[Stored data entries]
────────────────

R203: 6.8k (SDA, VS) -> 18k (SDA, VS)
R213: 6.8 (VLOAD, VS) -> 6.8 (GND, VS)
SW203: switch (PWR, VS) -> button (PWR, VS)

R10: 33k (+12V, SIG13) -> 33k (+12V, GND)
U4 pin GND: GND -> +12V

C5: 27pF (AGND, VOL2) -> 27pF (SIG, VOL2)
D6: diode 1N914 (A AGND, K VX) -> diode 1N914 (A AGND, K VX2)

────────────────

**Task**
Make an exact copy of all the entries above.

**Task solution**
R203: 6.8k (SDA, VS) -> 18k (SDA, VS)
R213: 6.8 (VLOAD, VS) -> 6.8 (GND, VS)
SW203: switch (PWR, VS) -> button (PWR, VS)

R10: 33k (+12V, SIG13) -> 33k (+12V, GND)
U4 pin GND: GND -> +12V

C5: 27pF (AGND, VOL2) -> 27pF (SIG, VOL2)
D6: diode 1N914 (A AGND, K VX) -> diode 1N914 (A AGND, K VX2)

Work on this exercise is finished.